■ Material to process:
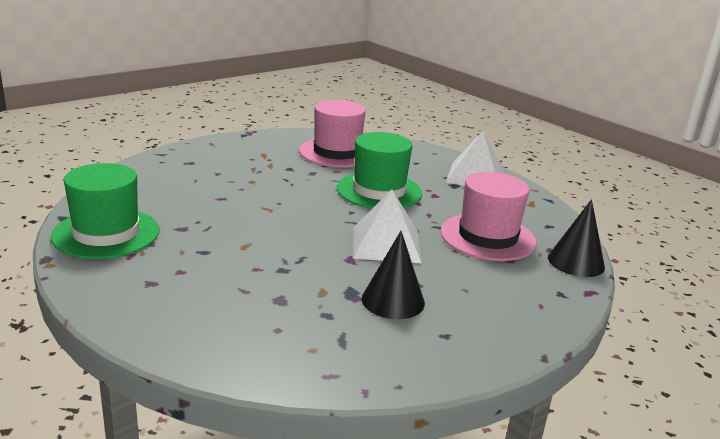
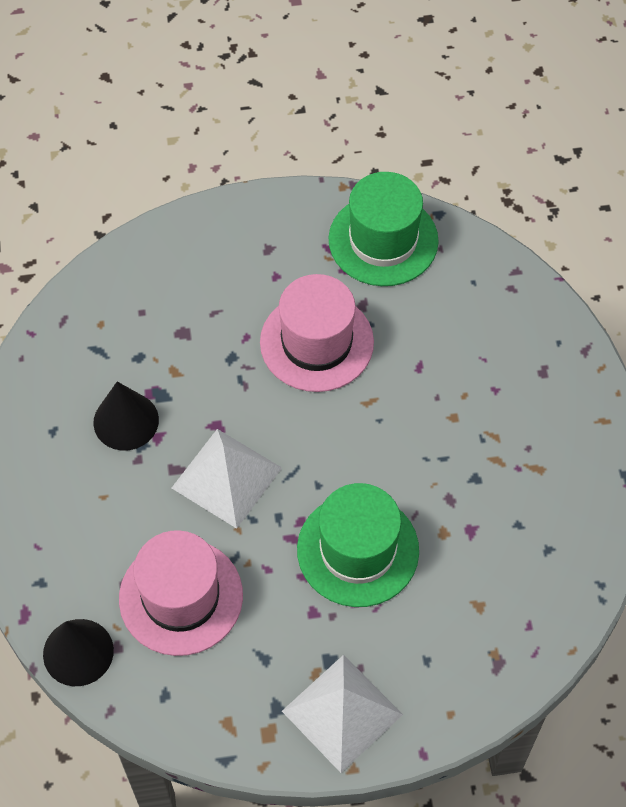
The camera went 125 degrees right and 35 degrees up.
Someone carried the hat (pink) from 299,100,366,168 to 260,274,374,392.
...
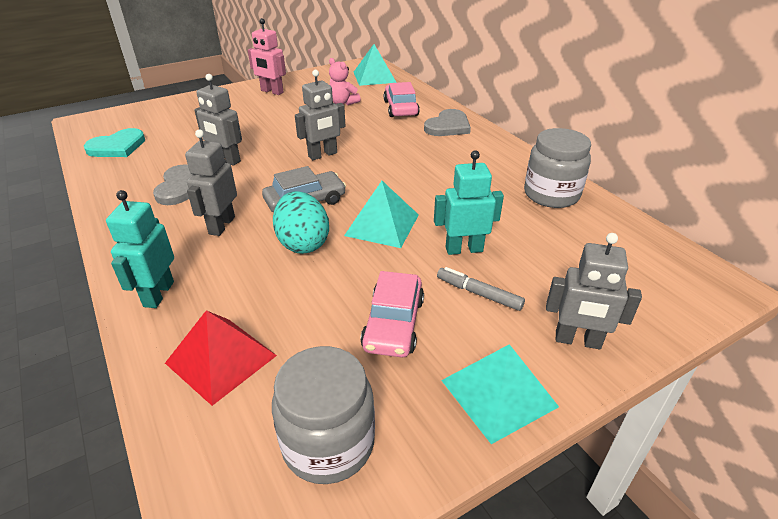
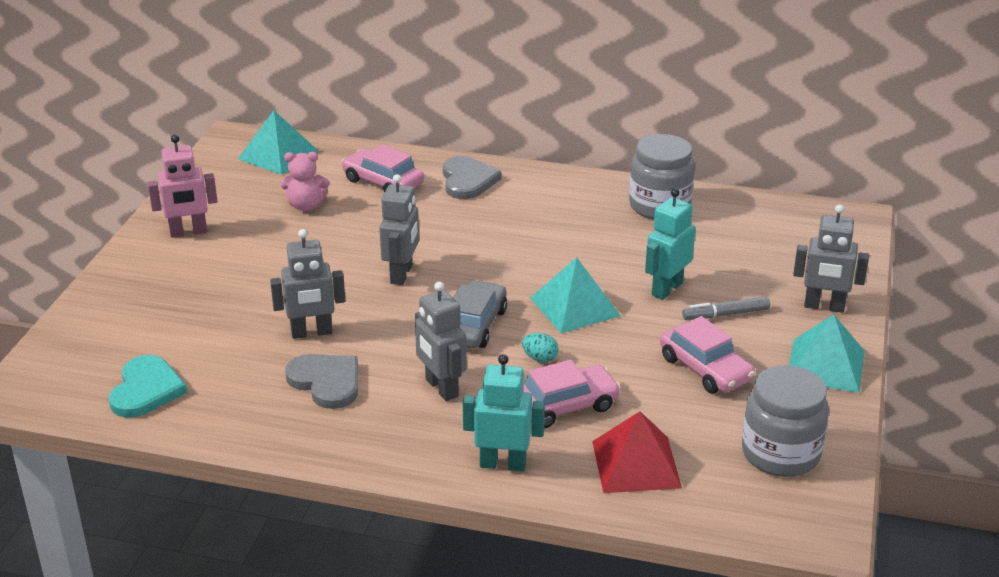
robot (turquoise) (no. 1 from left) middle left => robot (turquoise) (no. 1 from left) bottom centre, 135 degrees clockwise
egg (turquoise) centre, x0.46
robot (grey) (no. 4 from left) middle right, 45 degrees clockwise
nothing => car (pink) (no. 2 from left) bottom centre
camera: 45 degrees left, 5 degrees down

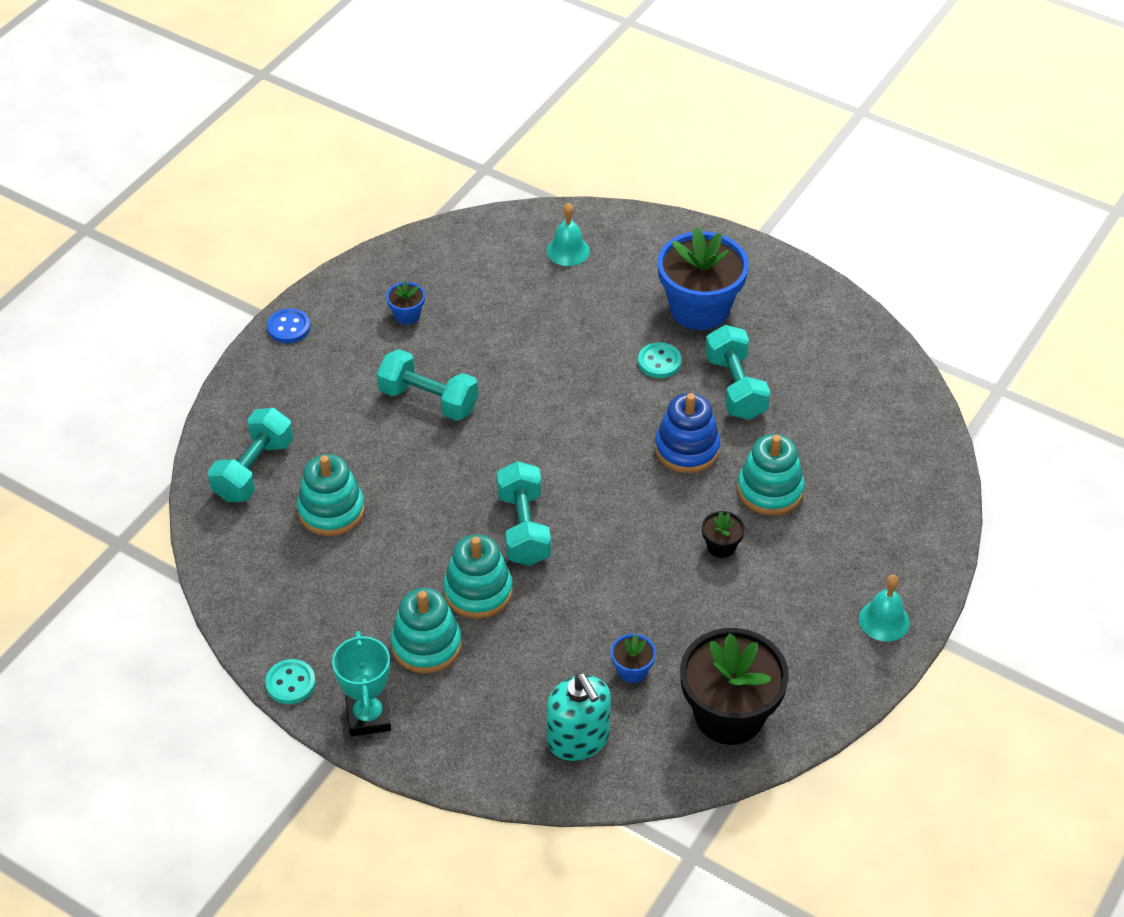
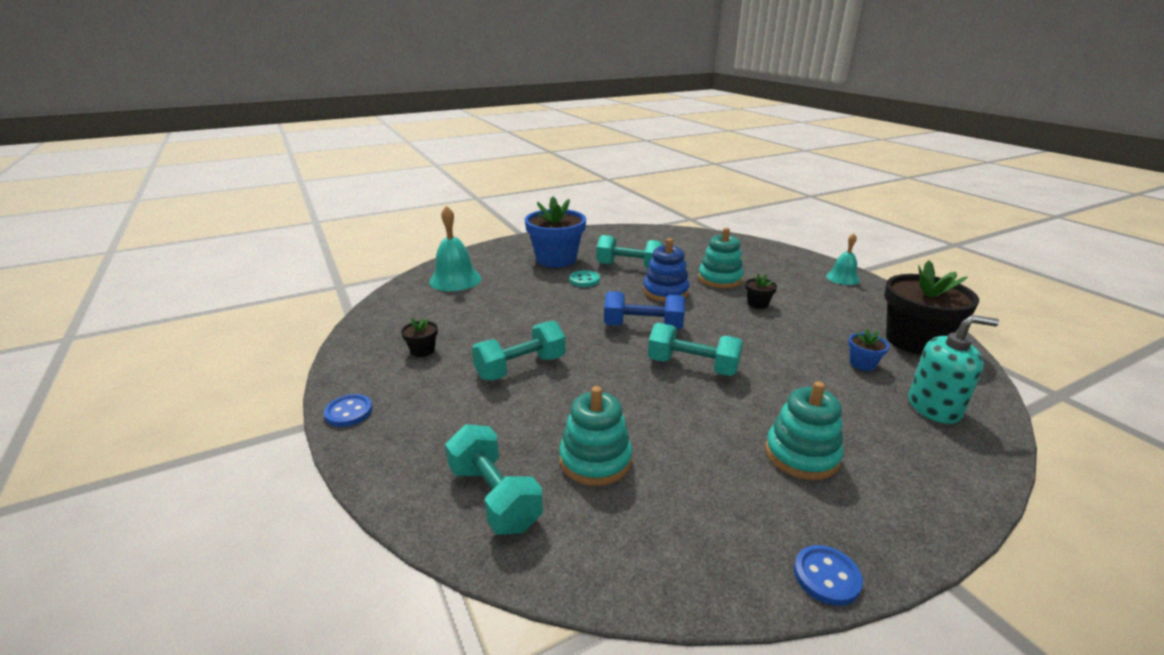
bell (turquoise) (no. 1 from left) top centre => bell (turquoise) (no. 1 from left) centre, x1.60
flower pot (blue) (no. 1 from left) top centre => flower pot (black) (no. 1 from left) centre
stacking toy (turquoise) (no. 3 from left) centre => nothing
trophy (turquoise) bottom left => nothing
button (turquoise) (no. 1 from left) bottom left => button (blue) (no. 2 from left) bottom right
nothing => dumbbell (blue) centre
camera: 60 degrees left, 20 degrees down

■ Activity: Copy all lines of the records that have the string "middle" in them.

■ Output:
robot (turquoise) (no. 1 from left) middle left => robot (turquoise) (no. 1 from left) bottom centre, 135 degrees clockwise
robot (grey) (no. 4 from left) middle right, 45 degrees clockwise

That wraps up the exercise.